WORK REQUEST: What lines in the records below include the word "VBUS"? Return each one.

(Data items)
====
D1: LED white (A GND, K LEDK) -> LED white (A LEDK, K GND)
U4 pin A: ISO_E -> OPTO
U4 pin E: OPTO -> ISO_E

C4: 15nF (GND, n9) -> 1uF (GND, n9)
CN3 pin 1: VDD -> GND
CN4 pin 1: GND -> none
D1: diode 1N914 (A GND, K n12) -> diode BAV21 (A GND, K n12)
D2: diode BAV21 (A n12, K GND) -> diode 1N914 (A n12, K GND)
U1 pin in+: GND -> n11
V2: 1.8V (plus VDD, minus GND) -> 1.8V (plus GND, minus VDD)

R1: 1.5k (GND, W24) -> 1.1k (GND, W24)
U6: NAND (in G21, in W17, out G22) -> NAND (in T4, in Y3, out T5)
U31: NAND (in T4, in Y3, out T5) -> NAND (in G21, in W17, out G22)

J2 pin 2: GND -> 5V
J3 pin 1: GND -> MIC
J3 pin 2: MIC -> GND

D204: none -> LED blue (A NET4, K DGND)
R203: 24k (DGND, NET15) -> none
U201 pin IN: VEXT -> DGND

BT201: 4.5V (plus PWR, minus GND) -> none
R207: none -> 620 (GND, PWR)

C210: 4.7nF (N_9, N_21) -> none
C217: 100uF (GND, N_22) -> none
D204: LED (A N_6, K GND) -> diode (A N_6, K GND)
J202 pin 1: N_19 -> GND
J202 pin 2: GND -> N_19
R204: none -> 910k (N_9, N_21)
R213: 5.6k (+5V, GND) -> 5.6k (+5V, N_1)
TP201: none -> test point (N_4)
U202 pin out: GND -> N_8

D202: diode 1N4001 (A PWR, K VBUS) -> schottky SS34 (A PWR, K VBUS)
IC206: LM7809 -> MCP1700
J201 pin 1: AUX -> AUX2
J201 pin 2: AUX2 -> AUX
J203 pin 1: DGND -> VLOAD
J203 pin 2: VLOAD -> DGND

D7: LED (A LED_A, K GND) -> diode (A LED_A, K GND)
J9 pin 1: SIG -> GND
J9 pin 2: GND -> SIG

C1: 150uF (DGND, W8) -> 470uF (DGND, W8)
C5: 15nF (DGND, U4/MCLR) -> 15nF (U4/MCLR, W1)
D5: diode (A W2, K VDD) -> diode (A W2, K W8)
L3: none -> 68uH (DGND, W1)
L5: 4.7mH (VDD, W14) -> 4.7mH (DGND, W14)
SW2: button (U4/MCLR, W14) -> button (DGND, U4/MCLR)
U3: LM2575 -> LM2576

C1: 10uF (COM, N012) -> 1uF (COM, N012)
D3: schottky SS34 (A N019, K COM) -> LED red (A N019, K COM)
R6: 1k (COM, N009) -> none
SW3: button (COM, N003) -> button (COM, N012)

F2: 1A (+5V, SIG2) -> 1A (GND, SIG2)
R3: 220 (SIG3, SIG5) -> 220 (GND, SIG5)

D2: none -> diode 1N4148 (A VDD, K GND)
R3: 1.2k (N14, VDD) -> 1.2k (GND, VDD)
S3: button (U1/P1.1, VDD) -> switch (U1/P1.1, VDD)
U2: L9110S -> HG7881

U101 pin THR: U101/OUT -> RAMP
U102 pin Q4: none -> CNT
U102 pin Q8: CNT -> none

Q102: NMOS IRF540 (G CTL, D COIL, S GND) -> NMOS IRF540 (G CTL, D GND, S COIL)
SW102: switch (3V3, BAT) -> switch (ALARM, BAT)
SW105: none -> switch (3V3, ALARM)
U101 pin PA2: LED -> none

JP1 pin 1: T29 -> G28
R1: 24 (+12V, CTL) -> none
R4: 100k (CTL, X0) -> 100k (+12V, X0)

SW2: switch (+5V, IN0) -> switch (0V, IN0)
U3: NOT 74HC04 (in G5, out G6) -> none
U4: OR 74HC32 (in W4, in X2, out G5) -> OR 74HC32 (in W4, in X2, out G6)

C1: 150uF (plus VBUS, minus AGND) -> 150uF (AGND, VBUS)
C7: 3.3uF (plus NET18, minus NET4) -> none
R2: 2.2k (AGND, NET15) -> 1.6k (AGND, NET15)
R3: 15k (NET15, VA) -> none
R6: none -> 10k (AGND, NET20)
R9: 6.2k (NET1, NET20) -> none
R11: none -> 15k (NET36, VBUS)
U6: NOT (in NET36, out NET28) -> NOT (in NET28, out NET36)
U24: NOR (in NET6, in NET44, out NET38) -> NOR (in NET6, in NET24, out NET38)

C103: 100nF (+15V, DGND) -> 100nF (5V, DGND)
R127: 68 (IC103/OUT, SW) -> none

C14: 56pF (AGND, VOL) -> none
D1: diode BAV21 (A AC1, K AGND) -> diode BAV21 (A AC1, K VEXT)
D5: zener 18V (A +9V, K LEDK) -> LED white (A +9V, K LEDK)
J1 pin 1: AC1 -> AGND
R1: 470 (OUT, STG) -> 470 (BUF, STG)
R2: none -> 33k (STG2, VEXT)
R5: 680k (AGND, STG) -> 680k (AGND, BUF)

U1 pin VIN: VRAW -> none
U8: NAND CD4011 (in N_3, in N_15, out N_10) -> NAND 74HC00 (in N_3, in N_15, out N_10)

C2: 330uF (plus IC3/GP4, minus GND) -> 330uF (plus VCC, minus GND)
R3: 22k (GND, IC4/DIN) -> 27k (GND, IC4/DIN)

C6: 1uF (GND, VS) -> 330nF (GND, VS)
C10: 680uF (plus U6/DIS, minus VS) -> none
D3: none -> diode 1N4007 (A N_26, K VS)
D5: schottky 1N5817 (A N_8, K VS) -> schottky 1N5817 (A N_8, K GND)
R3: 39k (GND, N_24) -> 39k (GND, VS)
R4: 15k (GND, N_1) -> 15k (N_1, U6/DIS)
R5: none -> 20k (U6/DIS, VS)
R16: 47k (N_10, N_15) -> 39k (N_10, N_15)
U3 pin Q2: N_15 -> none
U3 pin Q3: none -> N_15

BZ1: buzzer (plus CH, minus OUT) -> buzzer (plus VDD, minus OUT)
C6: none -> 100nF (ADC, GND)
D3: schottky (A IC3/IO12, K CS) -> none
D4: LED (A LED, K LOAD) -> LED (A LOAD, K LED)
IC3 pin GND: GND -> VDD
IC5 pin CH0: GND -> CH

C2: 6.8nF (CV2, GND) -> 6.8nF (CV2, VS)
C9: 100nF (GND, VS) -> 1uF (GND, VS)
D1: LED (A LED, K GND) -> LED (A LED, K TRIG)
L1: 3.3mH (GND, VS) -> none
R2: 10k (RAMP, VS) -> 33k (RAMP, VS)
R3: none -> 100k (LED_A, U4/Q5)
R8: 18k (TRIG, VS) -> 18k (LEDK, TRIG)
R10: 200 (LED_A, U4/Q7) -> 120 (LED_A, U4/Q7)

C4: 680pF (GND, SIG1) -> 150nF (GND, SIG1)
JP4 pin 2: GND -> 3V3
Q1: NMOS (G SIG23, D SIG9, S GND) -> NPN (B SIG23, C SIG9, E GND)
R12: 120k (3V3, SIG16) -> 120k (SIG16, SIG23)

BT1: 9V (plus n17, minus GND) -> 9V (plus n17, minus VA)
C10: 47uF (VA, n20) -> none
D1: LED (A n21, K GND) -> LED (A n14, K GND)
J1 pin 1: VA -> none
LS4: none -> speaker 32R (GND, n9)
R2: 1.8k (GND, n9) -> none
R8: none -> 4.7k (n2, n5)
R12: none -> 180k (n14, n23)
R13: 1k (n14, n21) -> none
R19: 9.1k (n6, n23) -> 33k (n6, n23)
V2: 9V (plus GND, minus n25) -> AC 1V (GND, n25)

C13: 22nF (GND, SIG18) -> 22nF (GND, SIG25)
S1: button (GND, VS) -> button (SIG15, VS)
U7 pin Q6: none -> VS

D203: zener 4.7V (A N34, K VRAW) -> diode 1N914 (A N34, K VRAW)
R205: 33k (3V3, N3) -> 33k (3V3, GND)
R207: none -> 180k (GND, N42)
====
ANSWER BELOW:
D202: diode 1N4001 (A PWR, K VBUS) -> schottky SS34 (A PWR, K VBUS)
C1: 150uF (plus VBUS, minus AGND) -> 150uF (AGND, VBUS)
R11: none -> 15k (NET36, VBUS)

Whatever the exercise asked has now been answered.